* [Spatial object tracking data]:
== Segment start ==

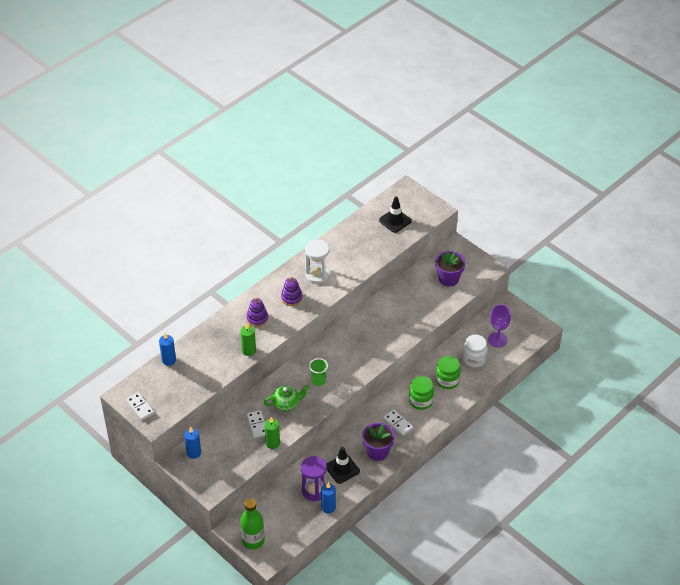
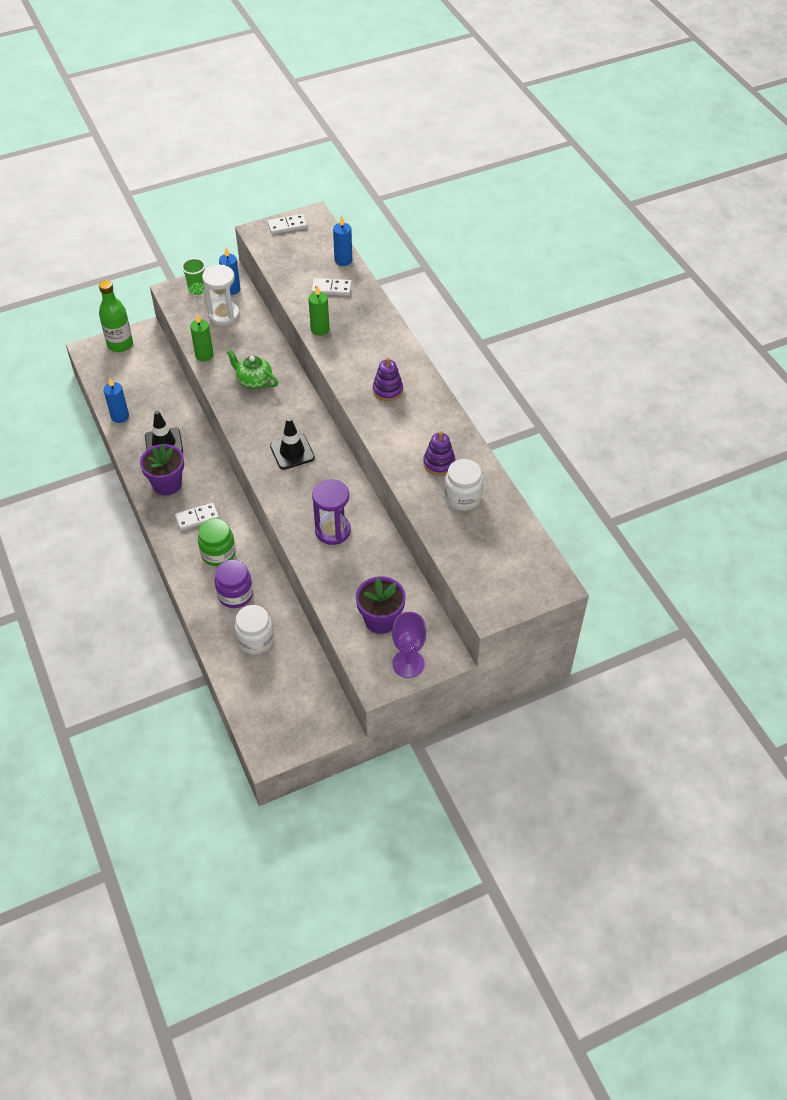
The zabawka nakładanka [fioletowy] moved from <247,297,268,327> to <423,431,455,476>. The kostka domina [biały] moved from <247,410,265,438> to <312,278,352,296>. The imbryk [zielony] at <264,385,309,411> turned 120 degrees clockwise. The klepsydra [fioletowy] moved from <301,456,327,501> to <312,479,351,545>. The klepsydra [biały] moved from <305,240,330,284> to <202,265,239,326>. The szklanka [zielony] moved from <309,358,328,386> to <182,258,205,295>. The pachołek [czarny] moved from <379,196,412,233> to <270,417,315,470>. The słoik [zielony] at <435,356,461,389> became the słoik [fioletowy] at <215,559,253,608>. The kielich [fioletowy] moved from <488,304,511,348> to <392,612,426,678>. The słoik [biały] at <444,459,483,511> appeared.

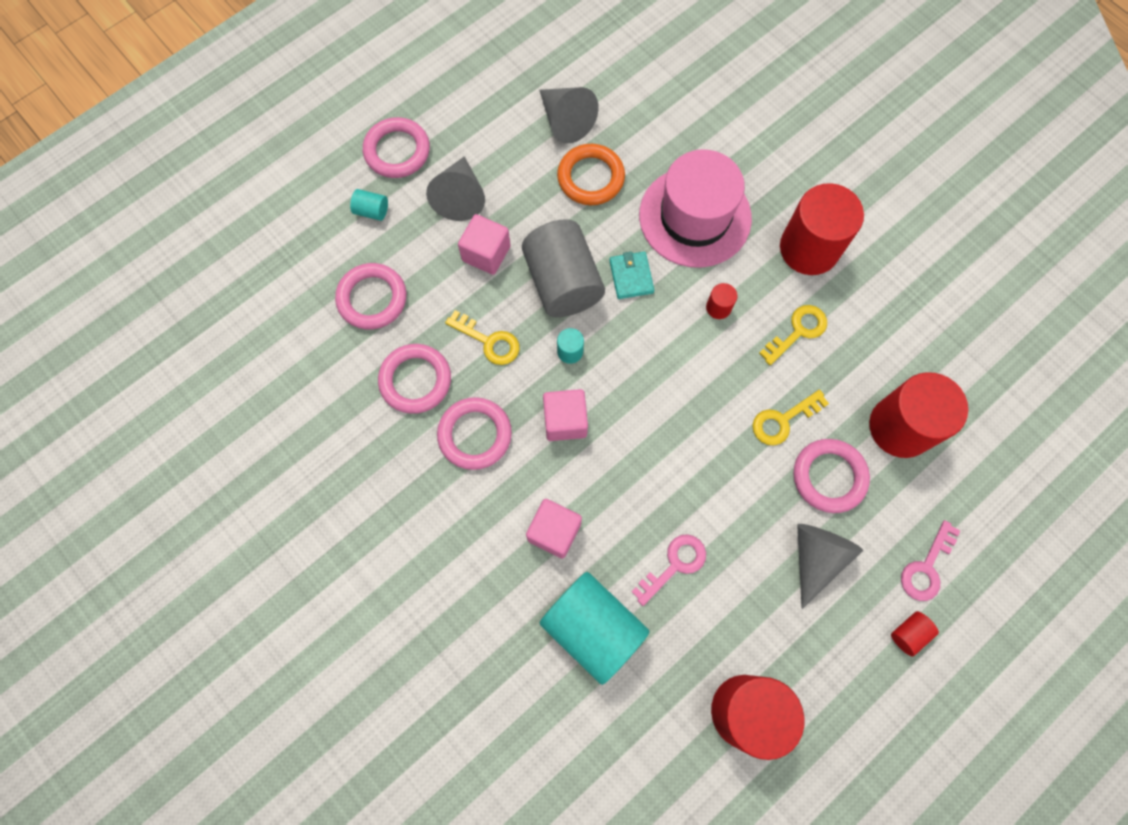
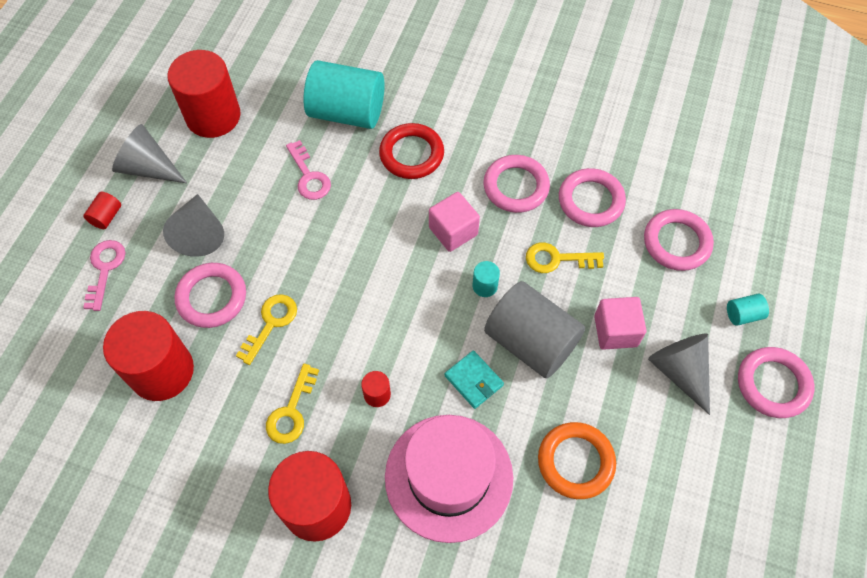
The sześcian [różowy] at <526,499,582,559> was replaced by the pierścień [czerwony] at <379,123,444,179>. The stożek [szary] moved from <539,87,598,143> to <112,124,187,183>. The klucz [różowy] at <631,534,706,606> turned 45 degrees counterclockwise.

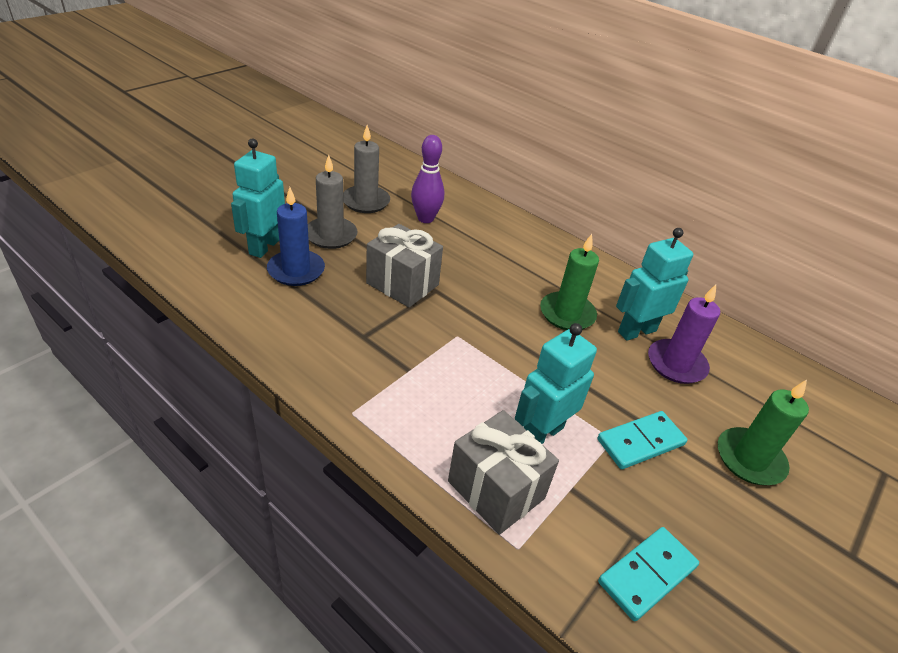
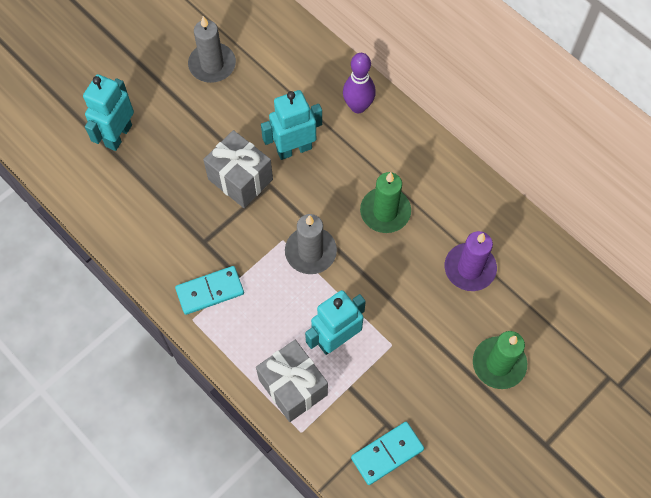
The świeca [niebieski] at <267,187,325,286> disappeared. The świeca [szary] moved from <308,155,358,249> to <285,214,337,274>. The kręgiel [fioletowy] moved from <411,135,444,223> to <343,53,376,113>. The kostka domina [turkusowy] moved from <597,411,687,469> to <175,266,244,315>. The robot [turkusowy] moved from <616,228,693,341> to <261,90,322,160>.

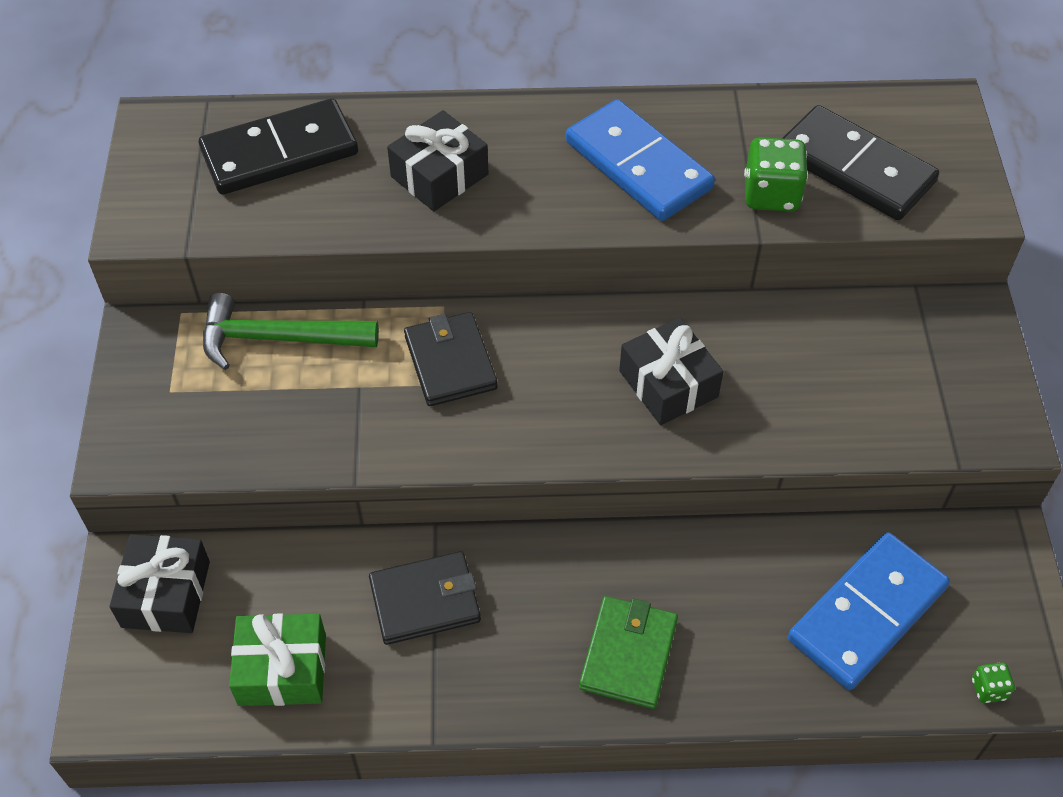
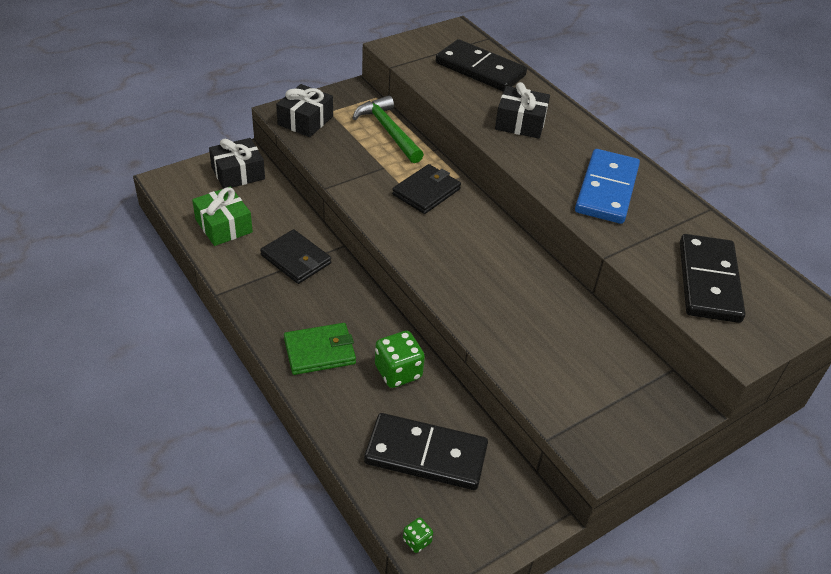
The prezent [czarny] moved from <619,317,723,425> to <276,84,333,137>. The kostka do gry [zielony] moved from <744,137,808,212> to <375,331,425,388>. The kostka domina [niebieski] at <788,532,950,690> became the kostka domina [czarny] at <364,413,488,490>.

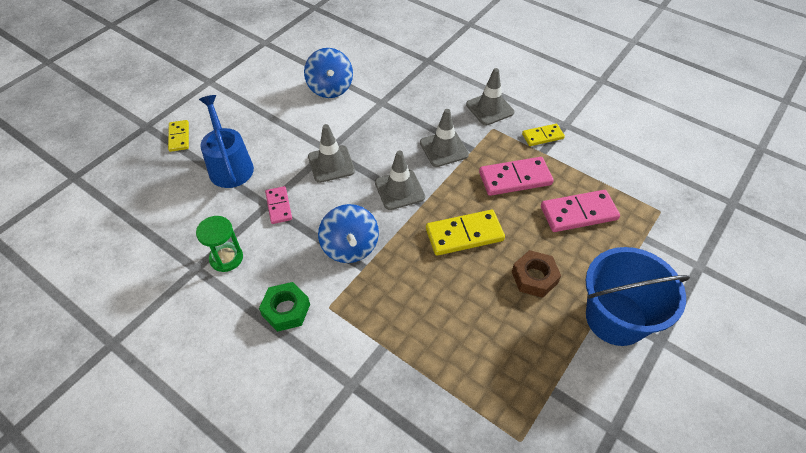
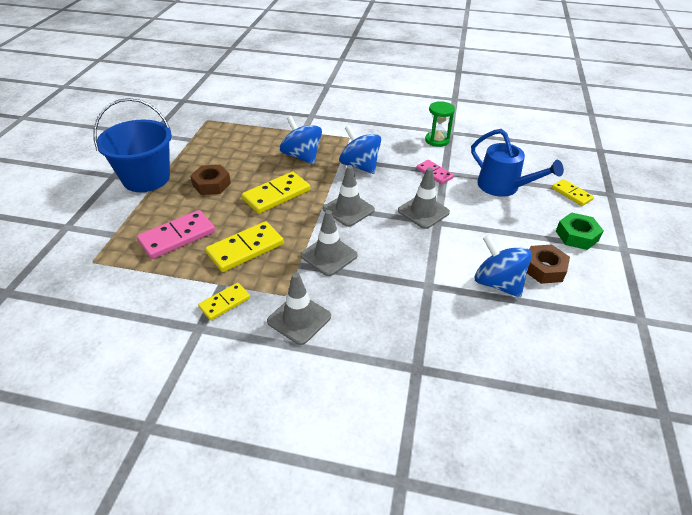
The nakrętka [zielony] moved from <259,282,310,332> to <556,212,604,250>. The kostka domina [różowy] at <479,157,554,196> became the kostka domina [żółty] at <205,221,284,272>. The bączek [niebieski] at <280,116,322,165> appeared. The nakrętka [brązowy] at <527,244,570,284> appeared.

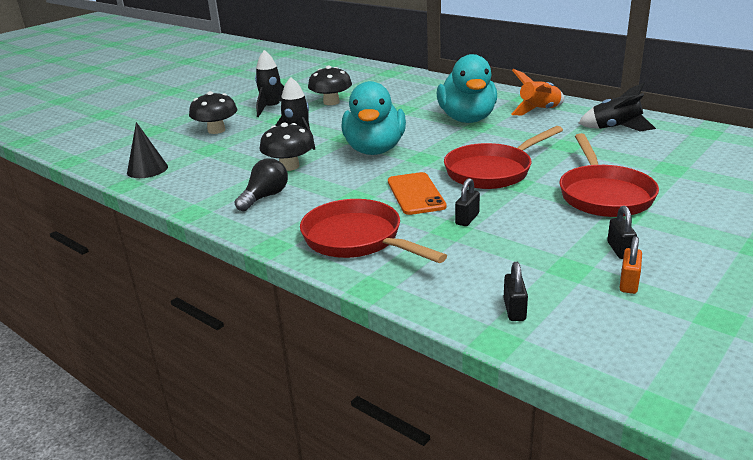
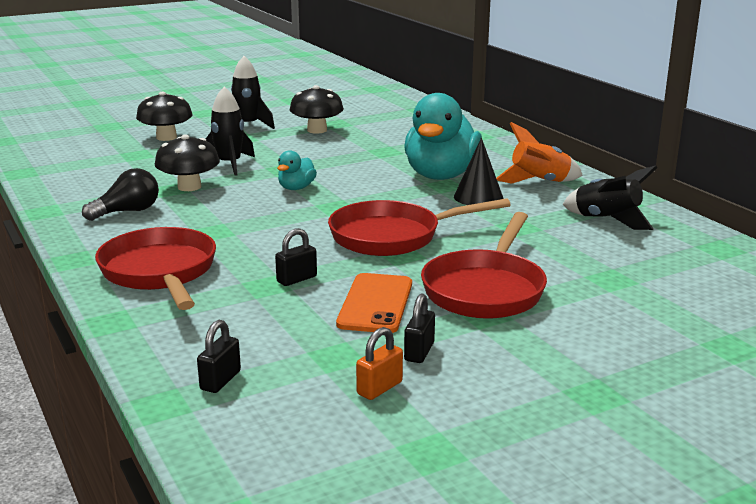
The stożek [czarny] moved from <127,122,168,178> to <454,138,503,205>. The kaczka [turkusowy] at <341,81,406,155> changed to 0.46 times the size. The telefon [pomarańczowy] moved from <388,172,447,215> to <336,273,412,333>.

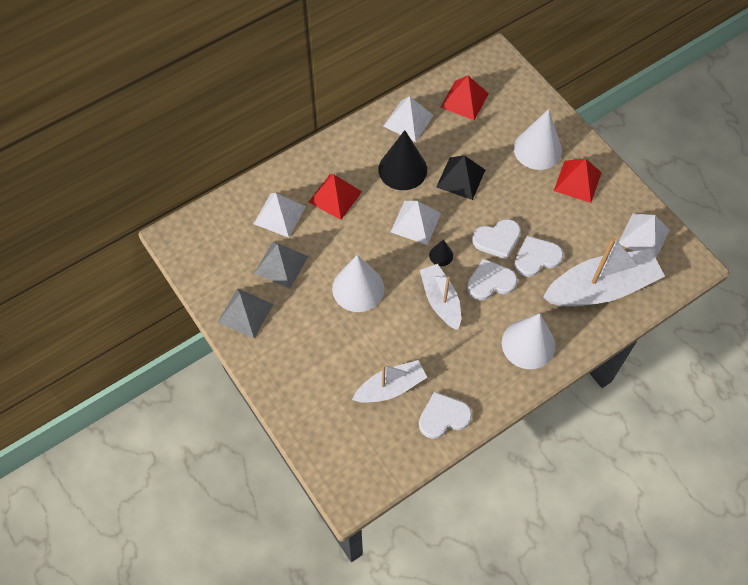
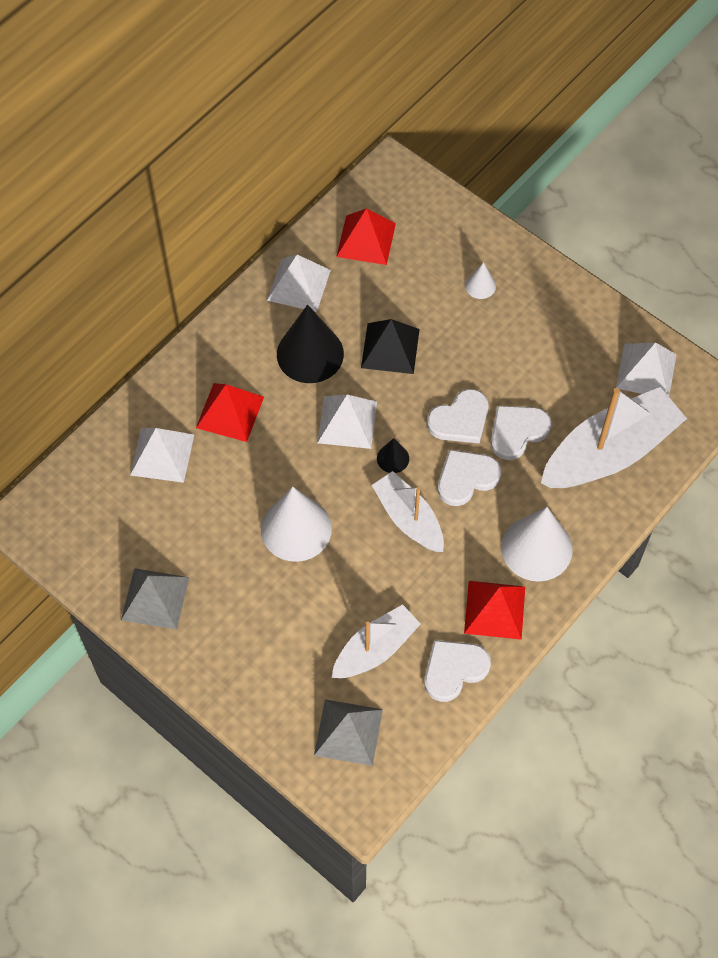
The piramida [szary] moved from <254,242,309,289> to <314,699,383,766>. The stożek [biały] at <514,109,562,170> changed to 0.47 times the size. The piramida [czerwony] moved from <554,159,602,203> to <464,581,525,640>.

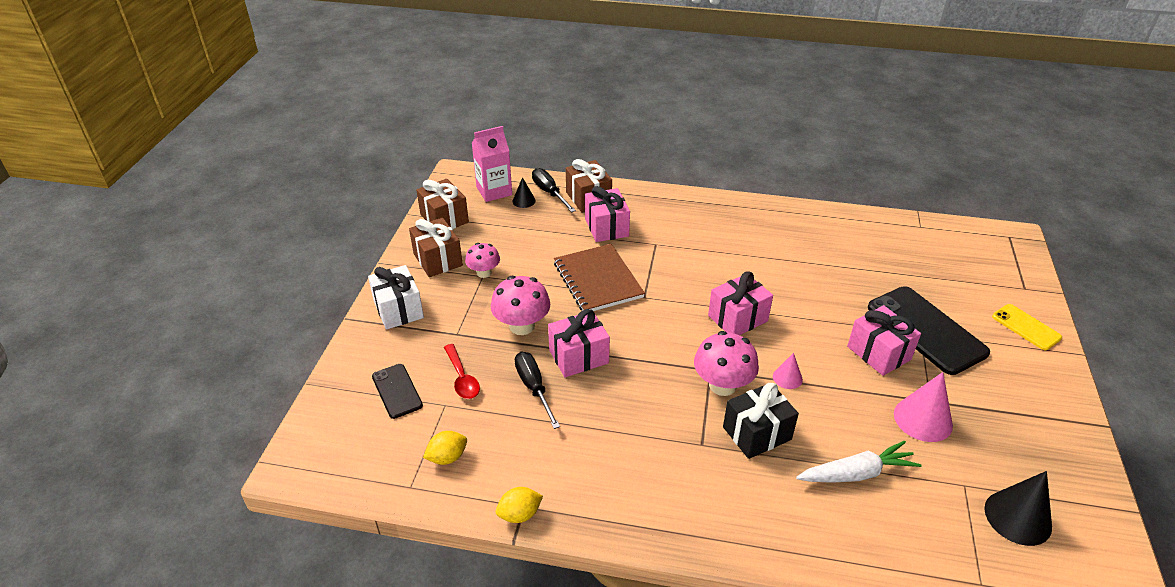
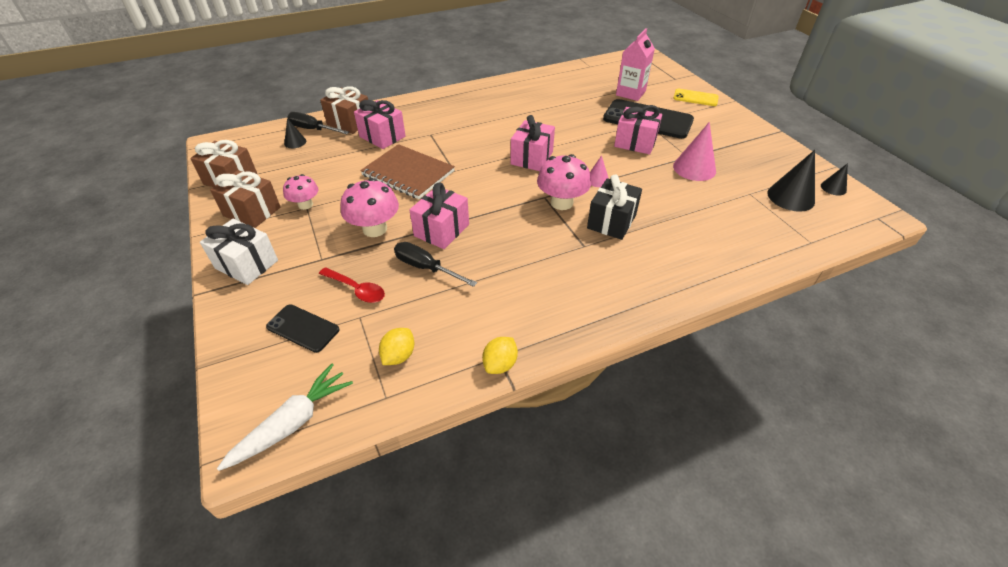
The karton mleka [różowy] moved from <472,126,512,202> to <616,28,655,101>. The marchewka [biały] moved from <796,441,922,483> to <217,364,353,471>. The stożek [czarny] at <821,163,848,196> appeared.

== Segment end ==

* [Instructions to follow]: All of the data gets printed again exactly; the pictures do not.

* [Answer to this exercise]:
The zabawka nakładanka [fioletowy] moved from <247,297,268,327> to <423,431,455,476>. The kostka domina [biały] moved from <247,410,265,438> to <312,278,352,296>. The imbryk [zielony] at <264,385,309,411> turned 120 degrees clockwise. The klepsydra [fioletowy] moved from <301,456,327,501> to <312,479,351,545>. The klepsydra [biały] moved from <305,240,330,284> to <202,265,239,326>. The szklanka [zielony] moved from <309,358,328,386> to <182,258,205,295>. The pachołek [czarny] moved from <379,196,412,233> to <270,417,315,470>. The słoik [zielony] at <435,356,461,389> became the słoik [fioletowy] at <215,559,253,608>. The kielich [fioletowy] moved from <488,304,511,348> to <392,612,426,678>. The słoik [biały] at <444,459,483,511> appeared.

The sześcian [różowy] at <526,499,582,559> was replaced by the pierścień [czerwony] at <379,123,444,179>. The stożek [szary] moved from <539,87,598,143> to <112,124,187,183>. The klucz [różowy] at <631,534,706,606> turned 45 degrees counterclockwise.

The świeca [niebieski] at <267,187,325,286> disappeared. The świeca [szary] moved from <308,155,358,249> to <285,214,337,274>. The kręgiel [fioletowy] moved from <411,135,444,223> to <343,53,376,113>. The kostka domina [turkusowy] moved from <597,411,687,469> to <175,266,244,315>. The robot [turkusowy] moved from <616,228,693,341> to <261,90,322,160>.

The prezent [czarny] moved from <619,317,723,425> to <276,84,333,137>. The kostka do gry [zielony] moved from <744,137,808,212> to <375,331,425,388>. The kostka domina [niebieski] at <788,532,950,690> became the kostka domina [czarny] at <364,413,488,490>.

The nakrętka [zielony] moved from <259,282,310,332> to <556,212,604,250>. The kostka domina [różowy] at <479,157,554,196> became the kostka domina [żółty] at <205,221,284,272>. The bączek [niebieski] at <280,116,322,165> appeared. The nakrętka [brązowy] at <527,244,570,284> appeared.

The stożek [czarny] moved from <127,122,168,178> to <454,138,503,205>. The kaczka [turkusowy] at <341,81,406,155> changed to 0.46 times the size. The telefon [pomarańczowy] moved from <388,172,447,215> to <336,273,412,333>.

The piramida [szary] moved from <254,242,309,289> to <314,699,383,766>. The stożek [biały] at <514,109,562,170> changed to 0.47 times the size. The piramida [czerwony] moved from <554,159,602,203> to <464,581,525,640>.

The karton mleka [różowy] moved from <472,126,512,202> to <616,28,655,101>. The marchewka [biały] moved from <796,441,922,483> to <217,364,353,471>. The stożek [czarny] at <821,163,848,196> appeared.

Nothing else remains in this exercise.